• [WORK INSTRUCTION] Give an exact copy of the data that follows.

• [SOURCE MATERIAL]
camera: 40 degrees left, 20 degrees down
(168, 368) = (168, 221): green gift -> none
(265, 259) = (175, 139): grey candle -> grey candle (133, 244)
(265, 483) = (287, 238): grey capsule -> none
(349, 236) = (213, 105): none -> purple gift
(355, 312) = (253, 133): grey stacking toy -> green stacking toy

• [SOLUTION FOR THIS PROBLEM]
camera: 40 degrees left, 20 degrees down
(168, 368) = (168, 221): green gift -> none
(265, 259) = (175, 139): grey candle -> grey candle (133, 244)
(265, 483) = (287, 238): grey capsule -> none
(349, 236) = (213, 105): none -> purple gift
(355, 312) = (253, 133): grey stacking toy -> green stacking toy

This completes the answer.